(Beginning of Data records)
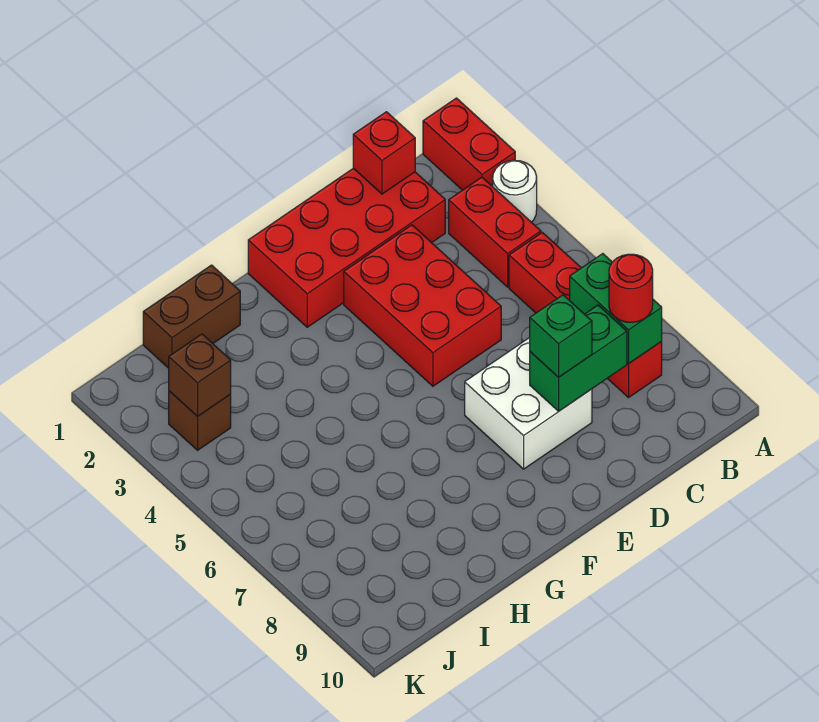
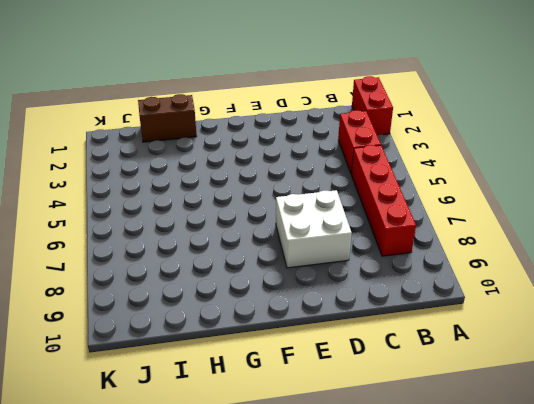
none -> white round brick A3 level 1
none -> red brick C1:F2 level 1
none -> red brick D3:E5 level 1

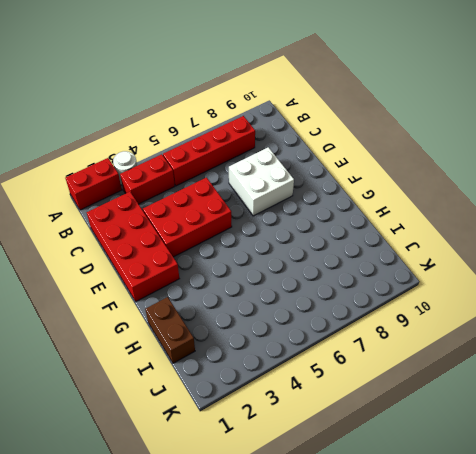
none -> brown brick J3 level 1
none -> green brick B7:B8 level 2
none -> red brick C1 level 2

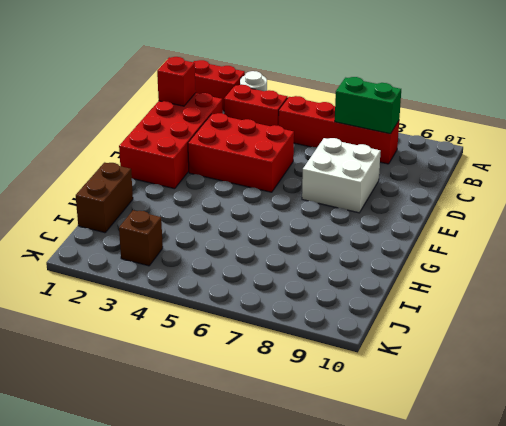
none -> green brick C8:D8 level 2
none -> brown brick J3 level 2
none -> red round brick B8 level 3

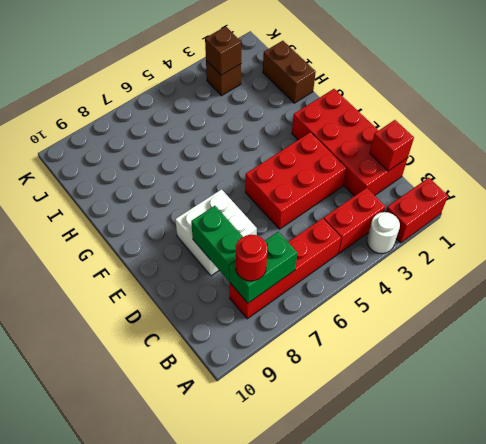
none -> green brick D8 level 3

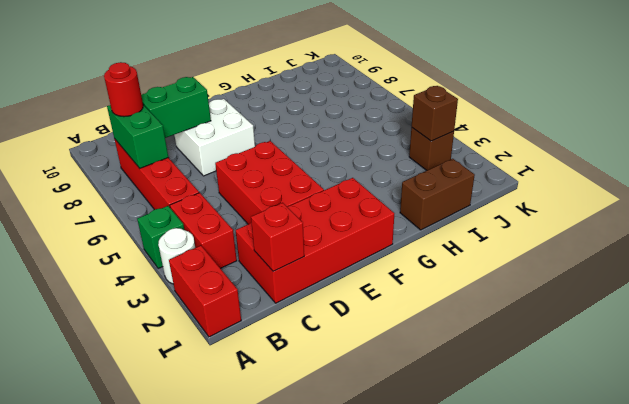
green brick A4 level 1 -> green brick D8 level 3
(End of Data records)
Count every line in the entries above where the word "green" appears; respond with the number alone.

4